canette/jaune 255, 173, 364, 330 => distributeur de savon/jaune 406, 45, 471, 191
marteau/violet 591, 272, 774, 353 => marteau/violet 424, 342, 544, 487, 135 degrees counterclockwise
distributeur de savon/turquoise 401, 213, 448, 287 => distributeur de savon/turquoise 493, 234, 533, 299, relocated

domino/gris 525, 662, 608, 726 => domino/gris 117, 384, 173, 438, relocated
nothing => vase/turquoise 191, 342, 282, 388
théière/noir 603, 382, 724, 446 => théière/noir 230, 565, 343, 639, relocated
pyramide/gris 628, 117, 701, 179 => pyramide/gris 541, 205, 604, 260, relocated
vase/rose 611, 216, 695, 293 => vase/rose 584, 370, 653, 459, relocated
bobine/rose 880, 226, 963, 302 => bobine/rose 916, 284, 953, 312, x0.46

==

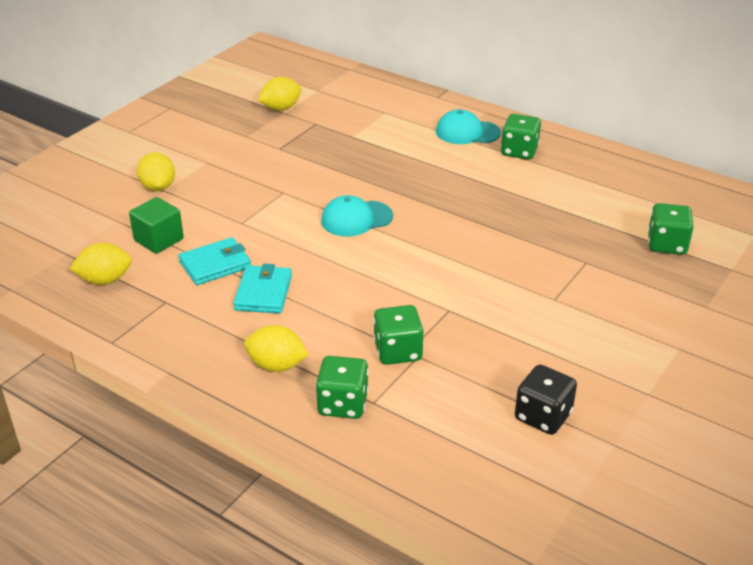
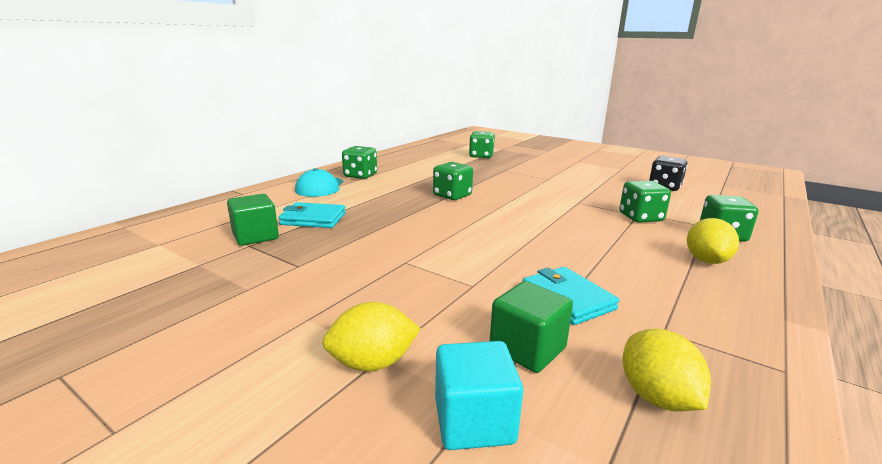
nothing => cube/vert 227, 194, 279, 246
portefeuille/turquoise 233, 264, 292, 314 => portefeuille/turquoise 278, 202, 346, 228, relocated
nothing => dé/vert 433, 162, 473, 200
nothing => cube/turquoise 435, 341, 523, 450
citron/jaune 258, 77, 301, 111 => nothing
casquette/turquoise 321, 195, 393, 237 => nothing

* **TASK STATEMENT**
Go to the line with "canette/jaune 255, 173, 364, 330" in the entries above and repeat every line from there through the line with "marteau/violet 591, 272, 774, 353", exactly and with no other text.

* **SOLUTION TO THIS EXERCISE**
canette/jaune 255, 173, 364, 330 => distributeur de savon/jaune 406, 45, 471, 191
marteau/violet 591, 272, 774, 353 => marteau/violet 424, 342, 544, 487, 135 degrees counterclockwise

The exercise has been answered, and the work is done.